-------- Exercise data
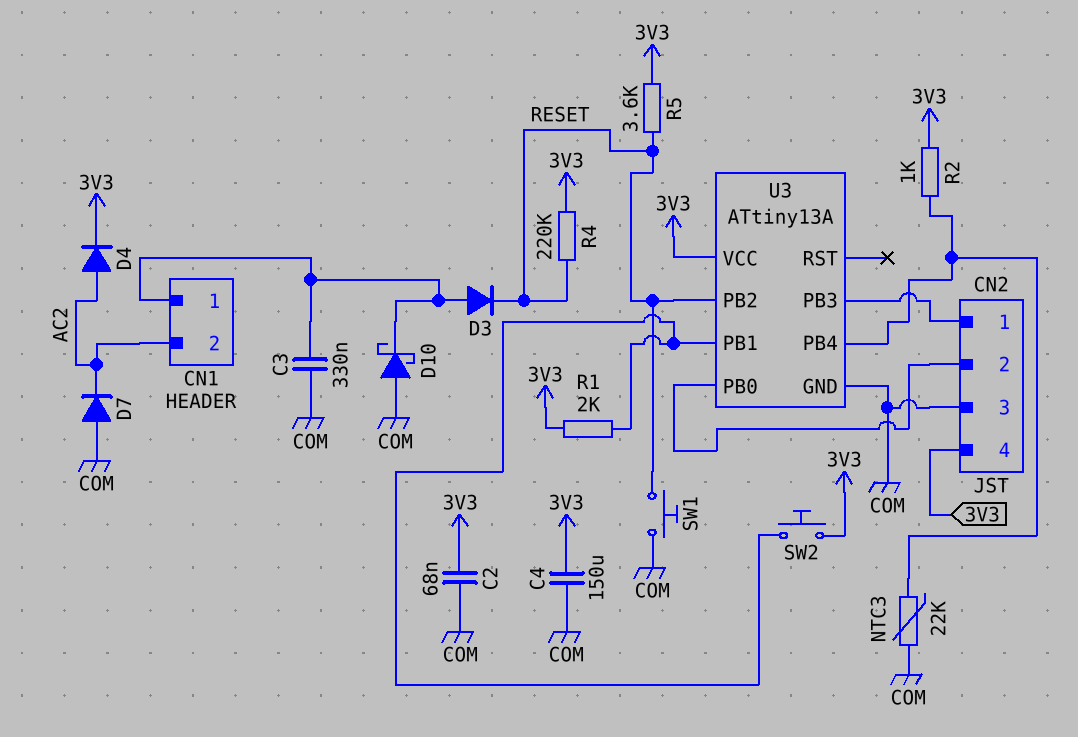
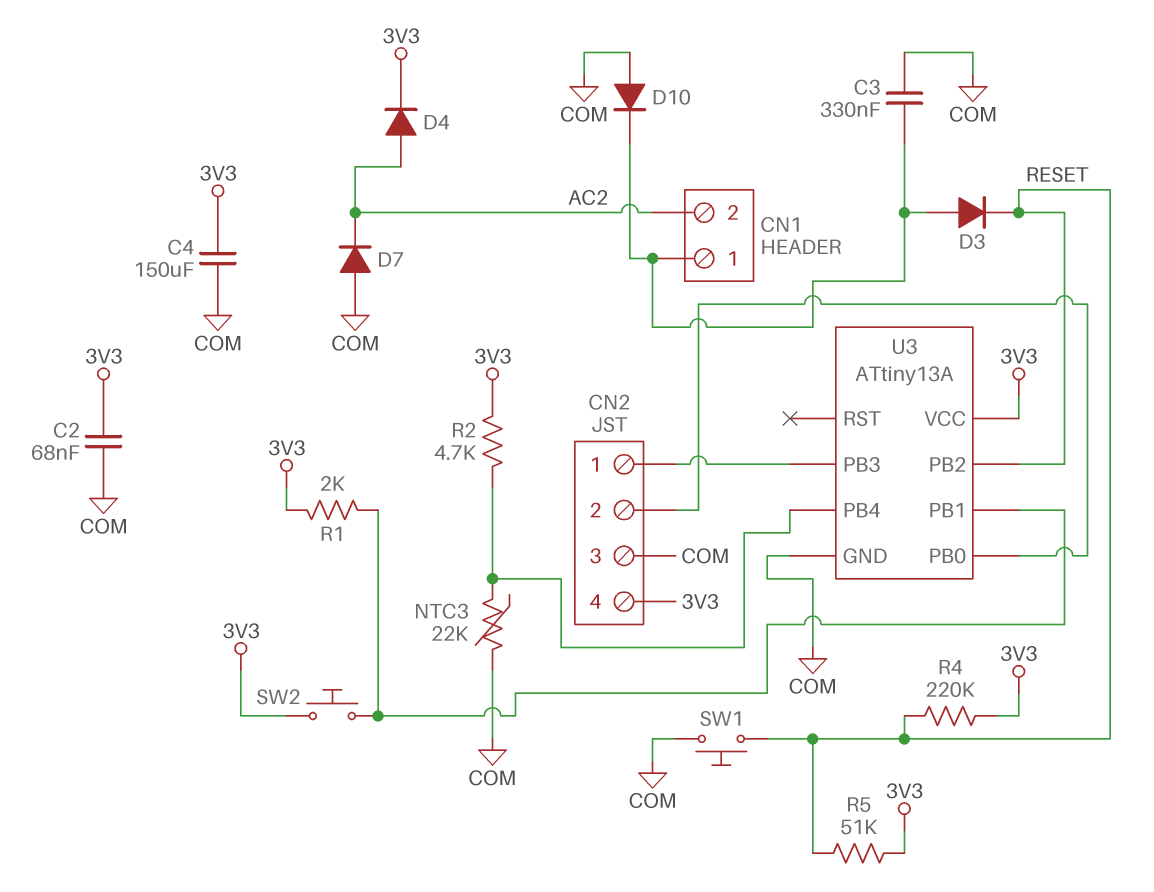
D10: schottky (A COM, K CN1/1) -> diode (A COM, K CN1/1)
R2: 1k (3V3, U3/PB4) -> 4.7k (3V3, U3/PB4)
R5: 3.6k (3V3, RESET) -> 51k (3V3, RESET)

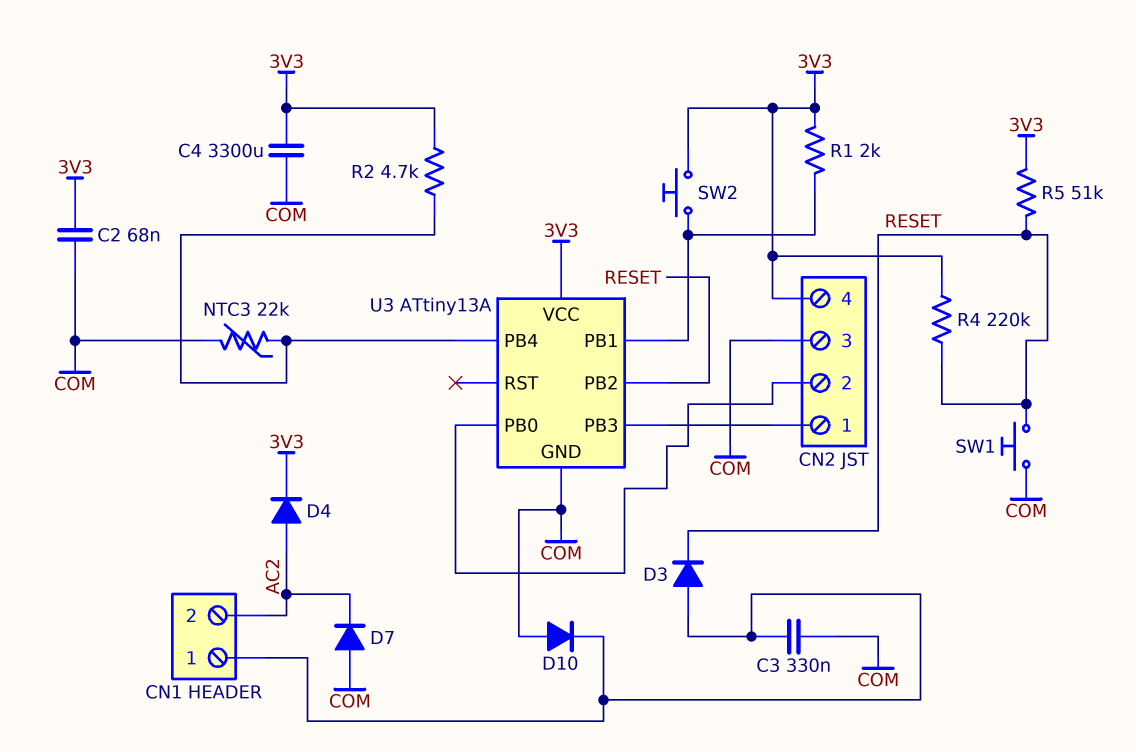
C4: 150uF (3V3, COM) -> 3300uF (3V3, COM)

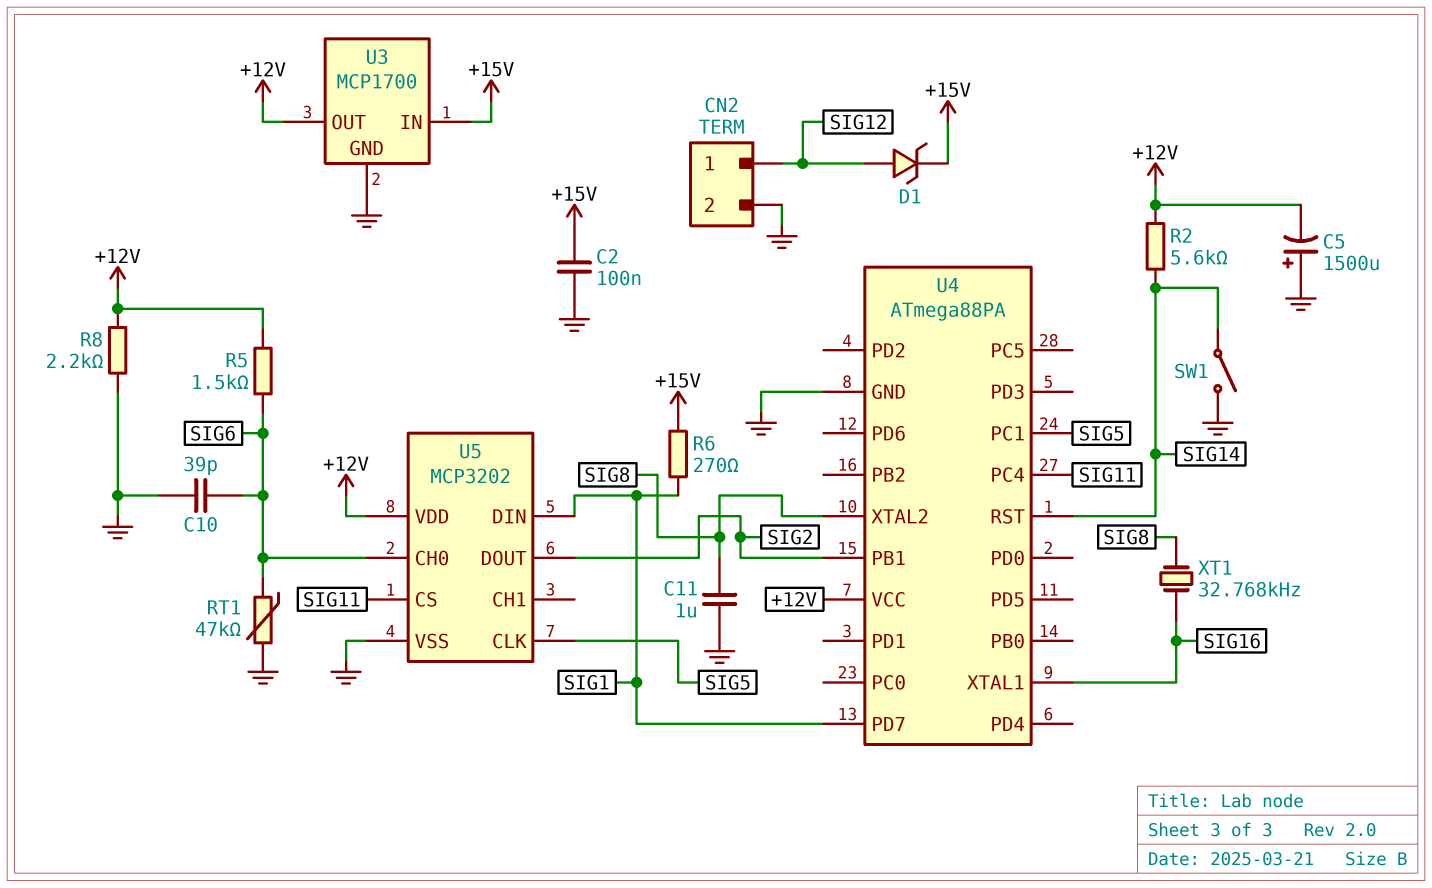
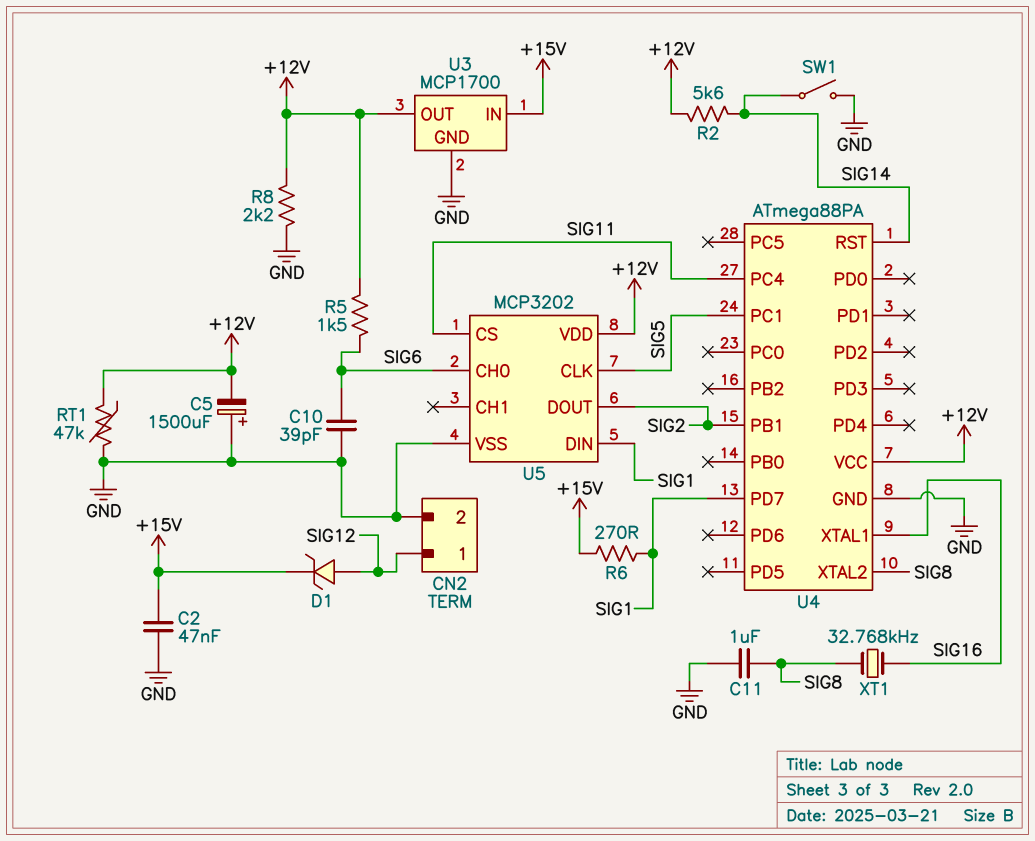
C2: 100nF (+15V, GND) -> 47nF (+15V, GND)
RT1: 47k (GND, SIG6) -> 47k (+12V, GND)

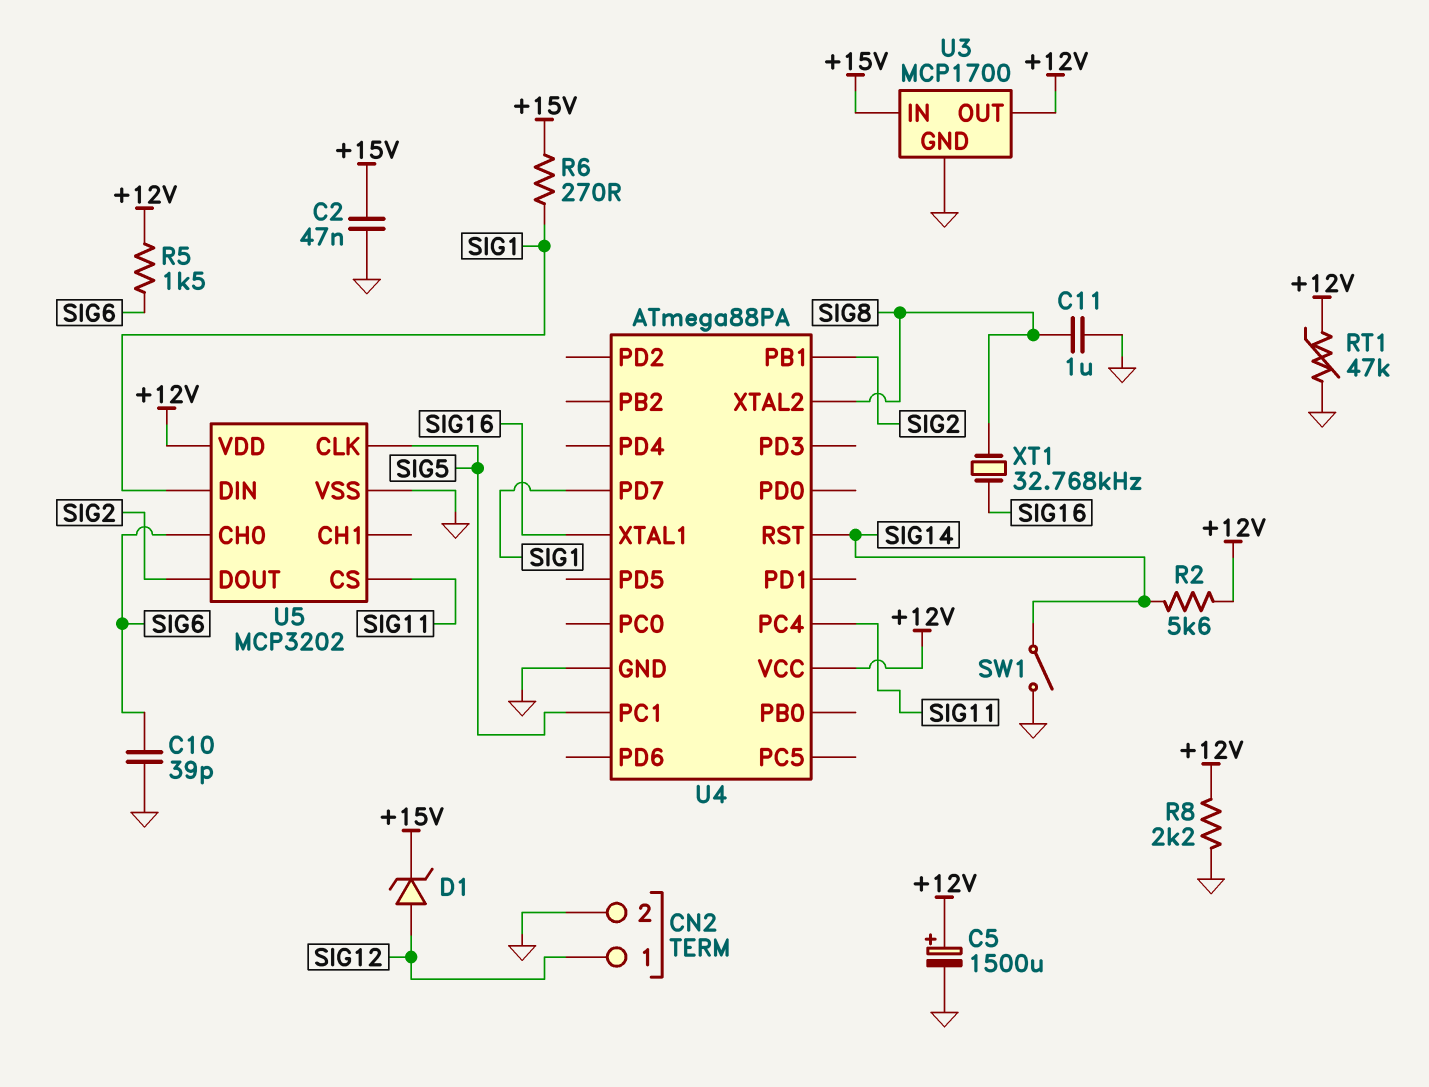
C5: 1500uF (plus GND, minus +12V) -> 1500uF (plus +12V, minus GND)

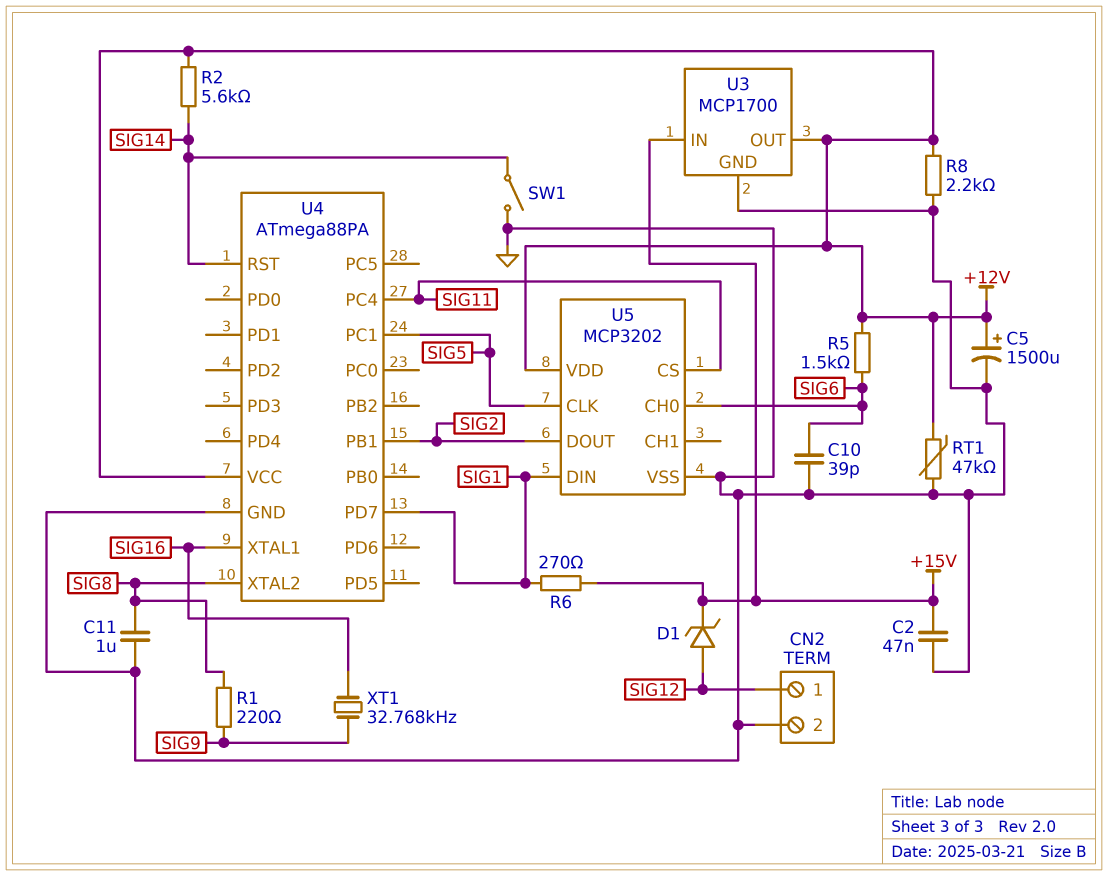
R1: none -> 220 (SIG8, SIG9)
XT1: 32.768kHz (SIG8, SIG16) -> 32.768kHz (SIG9, SIG16)

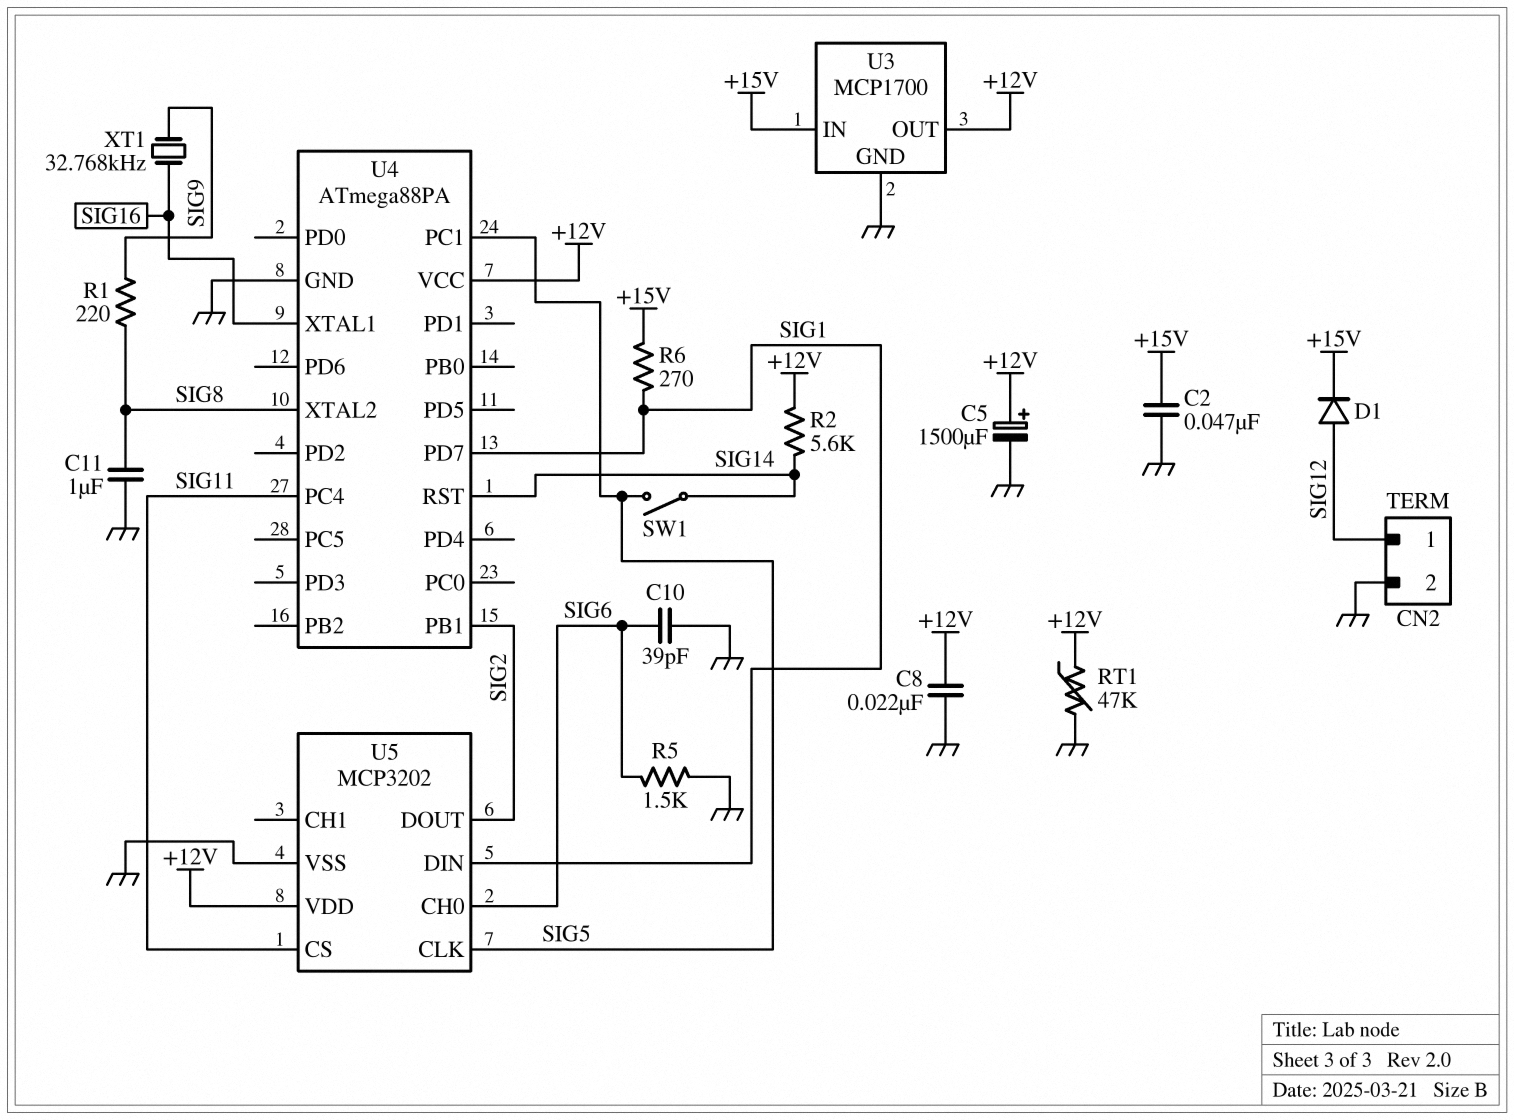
C8: none -> 22nF (+12V, GND)
D1: zener (A SIG12, K +15V) -> diode (A SIG12, K +15V)
R5: 1.5k (+12V, SIG6) -> 1.5k (GND, SIG6)
R8: 2.2k (+12V, GND) -> none
SW1: switch (GND, SIG14) -> switch (SIG5, SIG14)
----------------
§ **Task goal**
Each line, starting with the one containing "D1: zener (A" and ending with the last line of the records above, should be reproduced exactly.

§ **Completed exercise**
D1: zener (A SIG12, K +15V) -> diode (A SIG12, K +15V)
R5: 1.5k (+12V, SIG6) -> 1.5k (GND, SIG6)
R8: 2.2k (+12V, GND) -> none
SW1: switch (GND, SIG14) -> switch (SIG5, SIG14)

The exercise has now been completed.